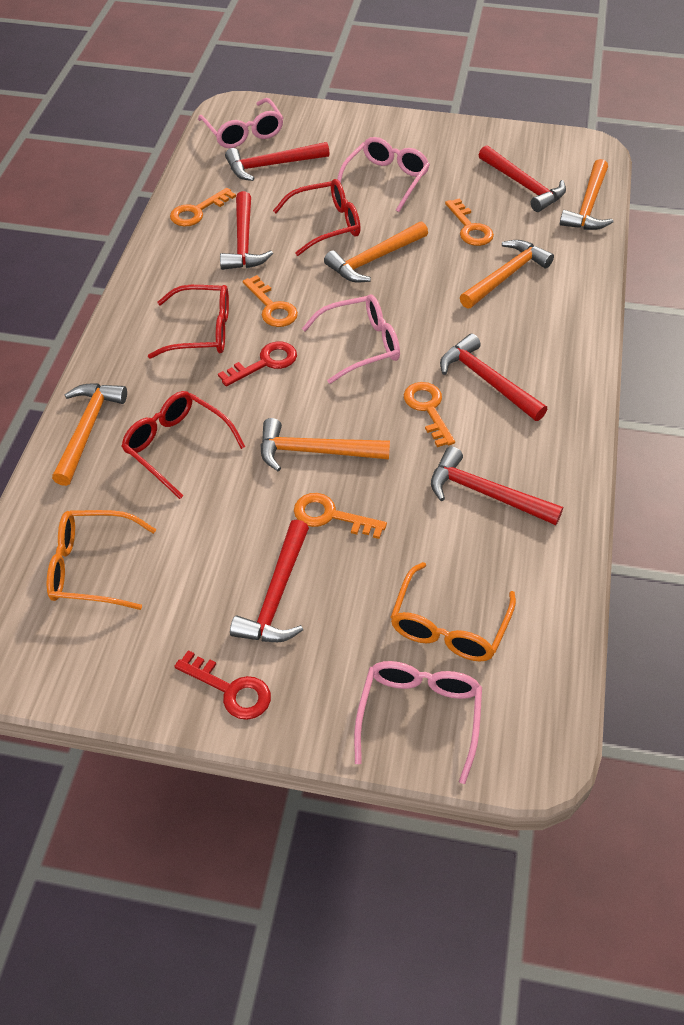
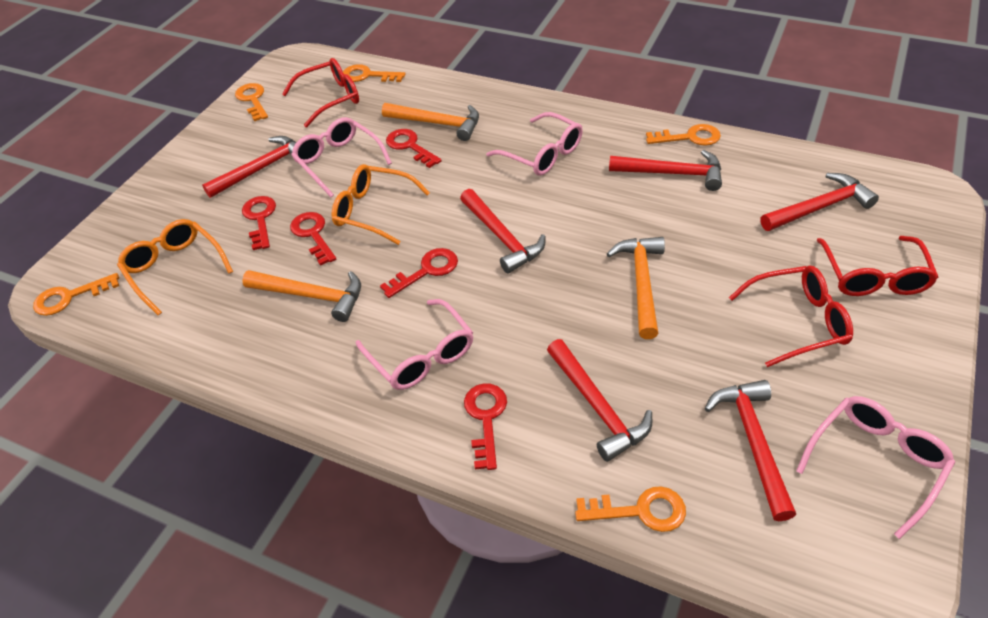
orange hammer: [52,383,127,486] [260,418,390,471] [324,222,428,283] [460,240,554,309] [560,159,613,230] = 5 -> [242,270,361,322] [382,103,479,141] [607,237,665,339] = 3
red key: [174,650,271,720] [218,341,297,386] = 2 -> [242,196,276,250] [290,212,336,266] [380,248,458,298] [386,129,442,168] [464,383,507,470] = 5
--
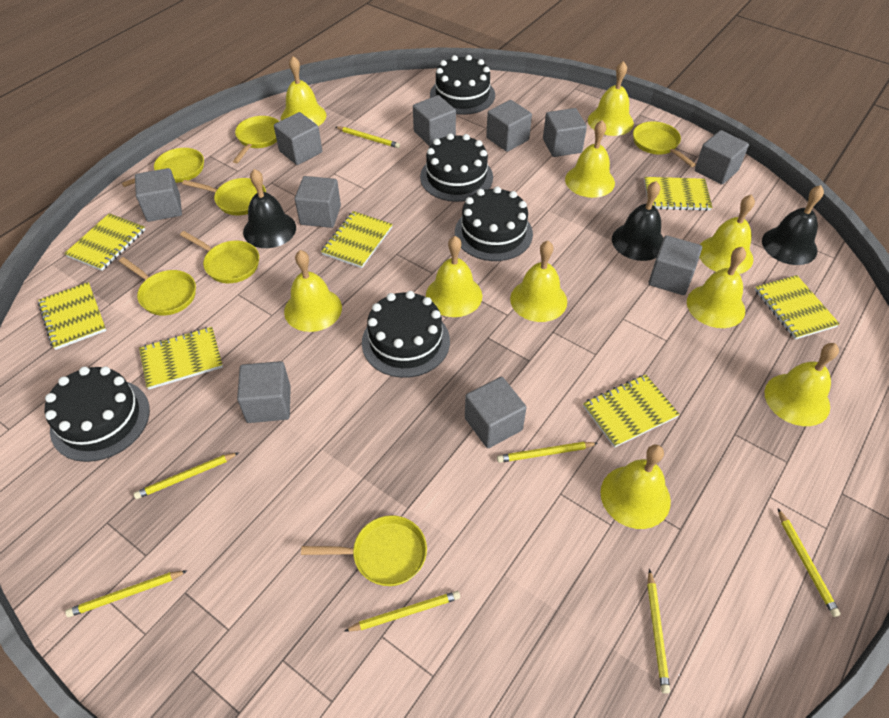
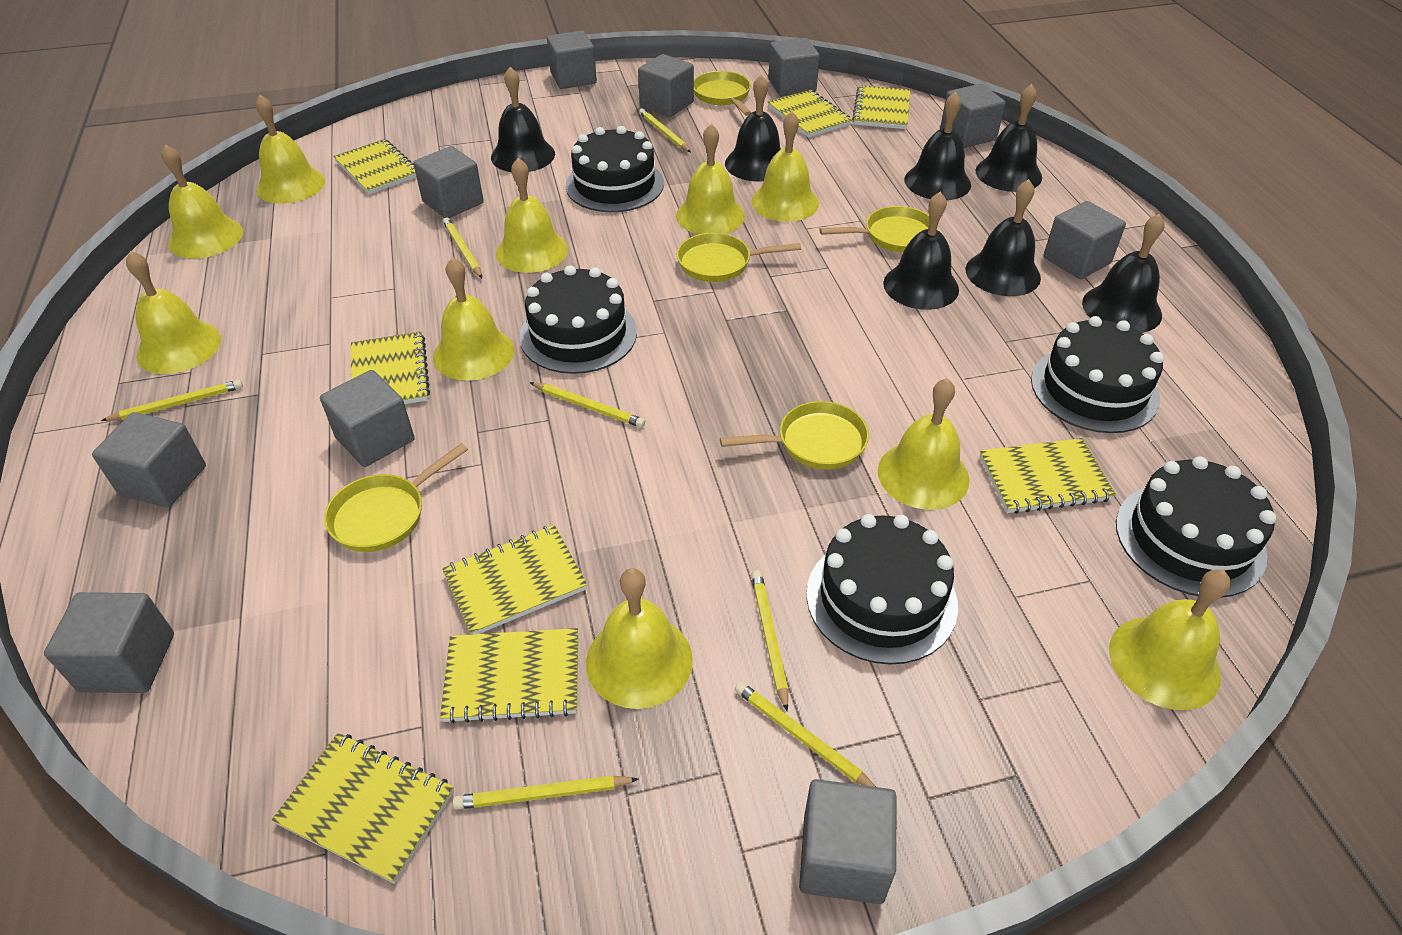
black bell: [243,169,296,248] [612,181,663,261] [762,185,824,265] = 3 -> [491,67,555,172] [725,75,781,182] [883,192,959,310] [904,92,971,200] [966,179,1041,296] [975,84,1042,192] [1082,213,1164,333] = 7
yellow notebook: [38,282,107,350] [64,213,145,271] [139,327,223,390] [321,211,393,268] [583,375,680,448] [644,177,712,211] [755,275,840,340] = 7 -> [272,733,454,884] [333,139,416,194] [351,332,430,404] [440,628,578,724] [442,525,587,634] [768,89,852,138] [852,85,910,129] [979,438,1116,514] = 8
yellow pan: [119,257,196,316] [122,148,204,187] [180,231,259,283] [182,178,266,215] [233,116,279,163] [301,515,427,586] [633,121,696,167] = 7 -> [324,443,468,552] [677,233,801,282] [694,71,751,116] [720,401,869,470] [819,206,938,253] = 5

▶ ABOUT THIS TASK
Transcribe, exactly and without additions, the lines of the records above, beginning with the line that contains "black bell: [243,169,296,248]" and ending with the line that contains "yellow notebook: [38,282,107,350]", both included.

▶ RESPONSE FOR THIS EXERCISE
black bell: [243,169,296,248] [612,181,663,261] [762,185,824,265] = 3 -> [491,67,555,172] [725,75,781,182] [883,192,959,310] [904,92,971,200] [966,179,1041,296] [975,84,1042,192] [1082,213,1164,333] = 7
yellow notebook: [38,282,107,350] [64,213,145,271] [139,327,223,390] [321,211,393,268] [583,375,680,448] [644,177,712,211] [755,275,840,340] = 7 -> [272,733,454,884] [333,139,416,194] [351,332,430,404] [440,628,578,724] [442,525,587,634] [768,89,852,138] [852,85,910,129] [979,438,1116,514] = 8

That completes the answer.